■ **Task**: Once the line holding "LUX pin SCL: 15 -> A2" is found in the listing below, write it out and each later line exactly, up to and including the one holding "PIR1 pin OUT: B1 -> A5".

■ **Data excerpts**:
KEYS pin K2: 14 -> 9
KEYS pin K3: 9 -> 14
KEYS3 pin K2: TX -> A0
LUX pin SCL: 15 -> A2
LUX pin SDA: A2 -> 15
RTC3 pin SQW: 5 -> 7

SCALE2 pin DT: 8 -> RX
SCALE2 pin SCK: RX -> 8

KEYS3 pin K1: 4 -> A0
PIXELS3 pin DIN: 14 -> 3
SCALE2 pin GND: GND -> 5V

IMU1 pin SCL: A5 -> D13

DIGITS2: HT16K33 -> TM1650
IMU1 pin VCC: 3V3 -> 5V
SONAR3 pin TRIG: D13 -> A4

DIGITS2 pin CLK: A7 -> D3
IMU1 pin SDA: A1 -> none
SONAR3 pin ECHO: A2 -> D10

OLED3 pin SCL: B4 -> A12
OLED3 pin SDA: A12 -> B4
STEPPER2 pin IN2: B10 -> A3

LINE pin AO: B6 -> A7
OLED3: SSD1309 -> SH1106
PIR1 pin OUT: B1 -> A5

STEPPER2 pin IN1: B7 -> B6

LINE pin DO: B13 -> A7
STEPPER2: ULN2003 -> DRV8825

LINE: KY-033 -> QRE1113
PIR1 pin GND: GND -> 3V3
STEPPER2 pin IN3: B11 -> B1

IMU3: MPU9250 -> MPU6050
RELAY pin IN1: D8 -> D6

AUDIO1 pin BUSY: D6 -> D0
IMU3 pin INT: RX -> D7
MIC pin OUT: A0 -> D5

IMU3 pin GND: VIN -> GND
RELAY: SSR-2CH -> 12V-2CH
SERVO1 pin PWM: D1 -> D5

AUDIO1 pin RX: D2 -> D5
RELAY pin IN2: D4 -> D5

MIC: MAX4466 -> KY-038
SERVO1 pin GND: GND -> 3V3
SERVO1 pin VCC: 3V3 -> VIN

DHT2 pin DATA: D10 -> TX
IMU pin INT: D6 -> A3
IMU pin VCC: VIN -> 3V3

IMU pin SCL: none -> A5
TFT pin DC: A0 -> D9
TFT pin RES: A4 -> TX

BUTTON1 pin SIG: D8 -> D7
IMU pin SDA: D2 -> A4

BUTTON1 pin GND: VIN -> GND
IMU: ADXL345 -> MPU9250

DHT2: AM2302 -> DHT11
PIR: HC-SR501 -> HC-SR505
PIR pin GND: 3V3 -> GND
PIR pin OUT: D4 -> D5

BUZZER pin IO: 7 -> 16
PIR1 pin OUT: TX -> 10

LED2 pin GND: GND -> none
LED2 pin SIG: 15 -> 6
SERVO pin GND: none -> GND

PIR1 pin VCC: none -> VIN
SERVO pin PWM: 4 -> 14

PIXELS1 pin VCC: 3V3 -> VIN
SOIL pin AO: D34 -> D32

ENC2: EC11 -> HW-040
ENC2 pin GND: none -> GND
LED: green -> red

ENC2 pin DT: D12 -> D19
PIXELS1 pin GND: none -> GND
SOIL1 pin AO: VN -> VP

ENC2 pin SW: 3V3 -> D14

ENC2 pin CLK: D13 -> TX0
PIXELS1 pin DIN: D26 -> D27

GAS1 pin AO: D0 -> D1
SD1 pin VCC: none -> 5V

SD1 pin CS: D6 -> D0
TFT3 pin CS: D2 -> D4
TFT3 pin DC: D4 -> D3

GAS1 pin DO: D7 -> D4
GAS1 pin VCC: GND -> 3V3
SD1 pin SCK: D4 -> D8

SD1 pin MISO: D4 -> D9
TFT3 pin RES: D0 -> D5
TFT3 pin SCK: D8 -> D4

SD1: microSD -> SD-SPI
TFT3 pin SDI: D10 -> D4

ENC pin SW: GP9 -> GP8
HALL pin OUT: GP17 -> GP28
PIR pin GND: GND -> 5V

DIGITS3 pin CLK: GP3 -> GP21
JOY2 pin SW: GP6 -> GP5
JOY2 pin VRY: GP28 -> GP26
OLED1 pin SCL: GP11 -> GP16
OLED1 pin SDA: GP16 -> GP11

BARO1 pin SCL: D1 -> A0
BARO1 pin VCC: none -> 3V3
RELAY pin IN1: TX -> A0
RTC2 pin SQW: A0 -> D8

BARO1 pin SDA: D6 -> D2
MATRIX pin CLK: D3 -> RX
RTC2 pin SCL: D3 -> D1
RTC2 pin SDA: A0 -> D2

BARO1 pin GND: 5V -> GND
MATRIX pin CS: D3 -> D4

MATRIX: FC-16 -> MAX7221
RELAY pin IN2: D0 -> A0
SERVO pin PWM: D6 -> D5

■ **Result**:
LUX pin SCL: 15 -> A2
LUX pin SDA: A2 -> 15
RTC3 pin SQW: 5 -> 7

SCALE2 pin DT: 8 -> RX
SCALE2 pin SCK: RX -> 8

KEYS3 pin K1: 4 -> A0
PIXELS3 pin DIN: 14 -> 3
SCALE2 pin GND: GND -> 5V

IMU1 pin SCL: A5 -> D13

DIGITS2: HT16K33 -> TM1650
IMU1 pin VCC: 3V3 -> 5V
SONAR3 pin TRIG: D13 -> A4

DIGITS2 pin CLK: A7 -> D3
IMU1 pin SDA: A1 -> none
SONAR3 pin ECHO: A2 -> D10

OLED3 pin SCL: B4 -> A12
OLED3 pin SDA: A12 -> B4
STEPPER2 pin IN2: B10 -> A3

LINE pin AO: B6 -> A7
OLED3: SSD1309 -> SH1106
PIR1 pin OUT: B1 -> A5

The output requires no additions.